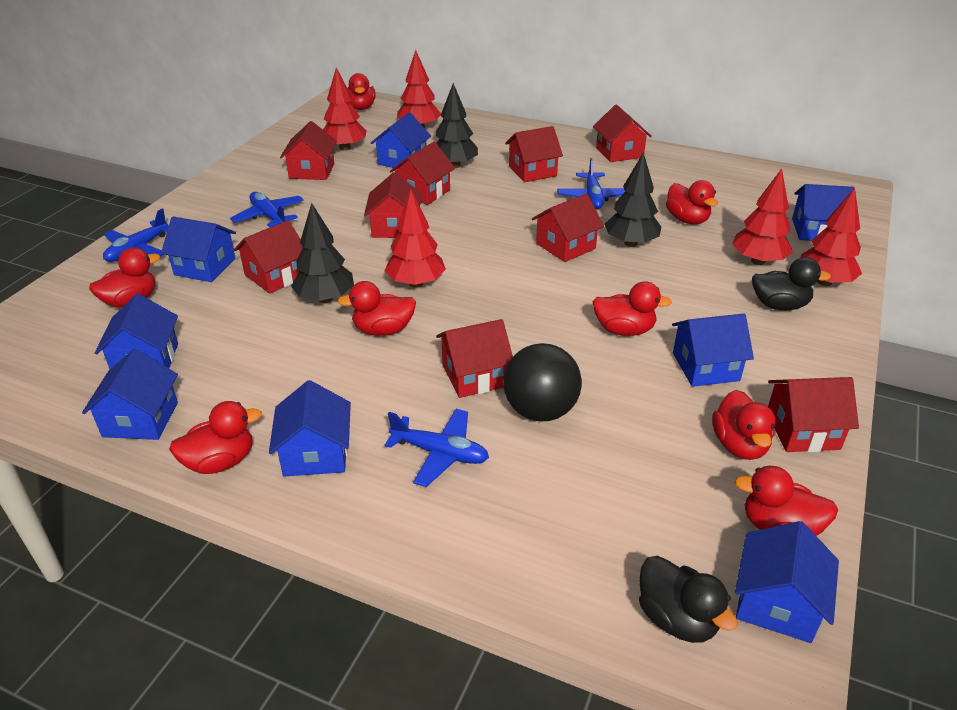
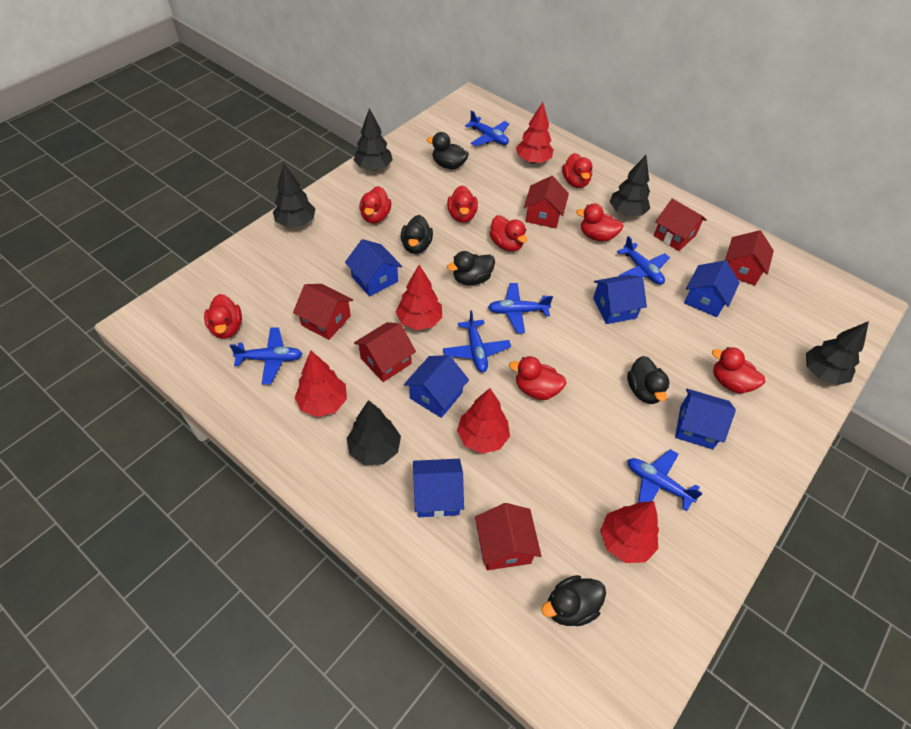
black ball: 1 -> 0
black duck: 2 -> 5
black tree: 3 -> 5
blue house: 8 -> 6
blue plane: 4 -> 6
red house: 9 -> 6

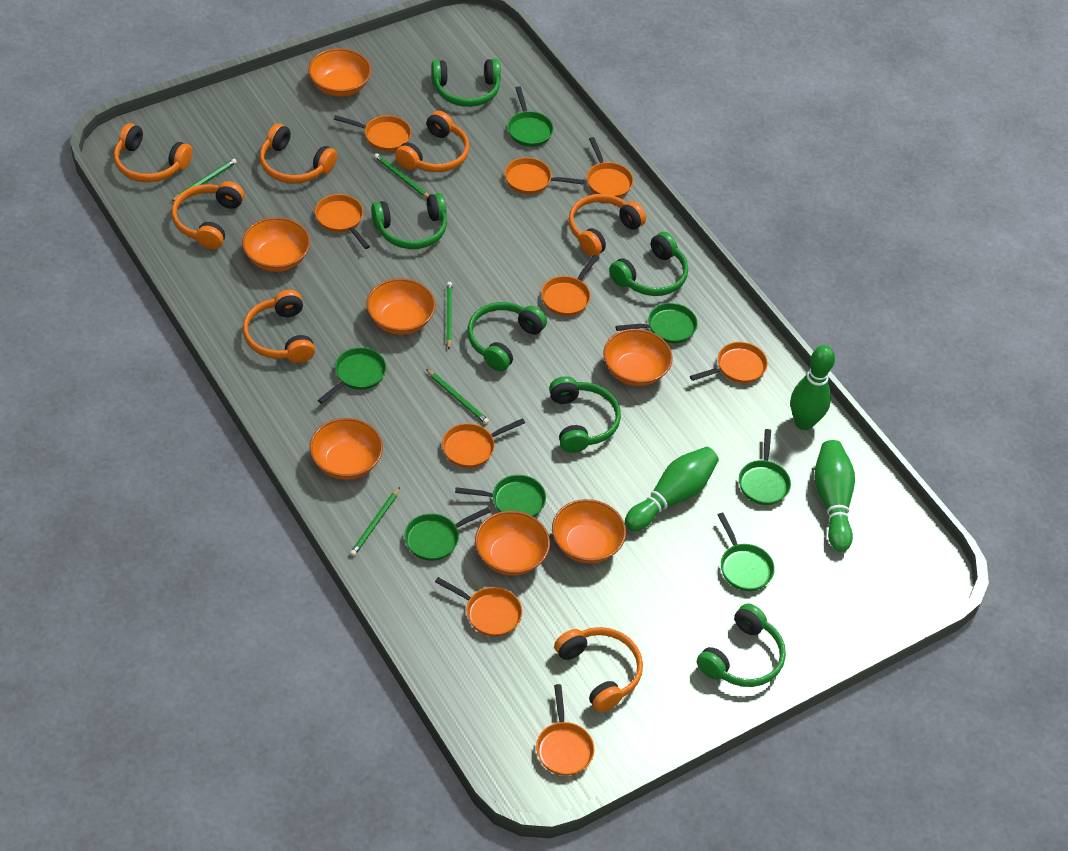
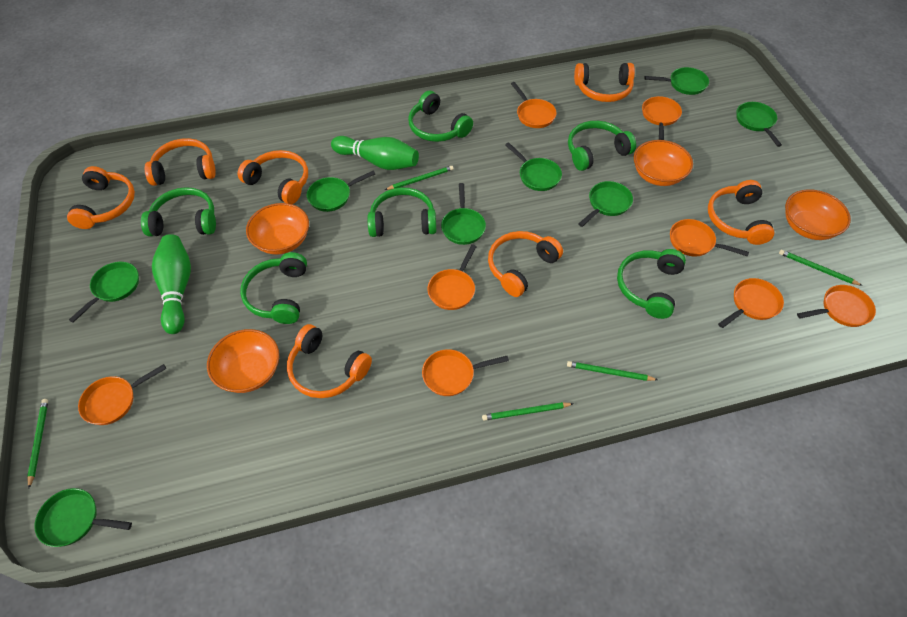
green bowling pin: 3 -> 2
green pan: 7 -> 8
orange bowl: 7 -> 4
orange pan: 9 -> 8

* * *

The copy must match every line of the data exactly and contain no pictures.

Answer space
black ball: 1 -> 0
black duck: 2 -> 5
black tree: 3 -> 5
blue house: 8 -> 6
blue plane: 4 -> 6
red house: 9 -> 6

green bowling pin: 3 -> 2
green pan: 7 -> 8
orange bowl: 7 -> 4
orange pan: 9 -> 8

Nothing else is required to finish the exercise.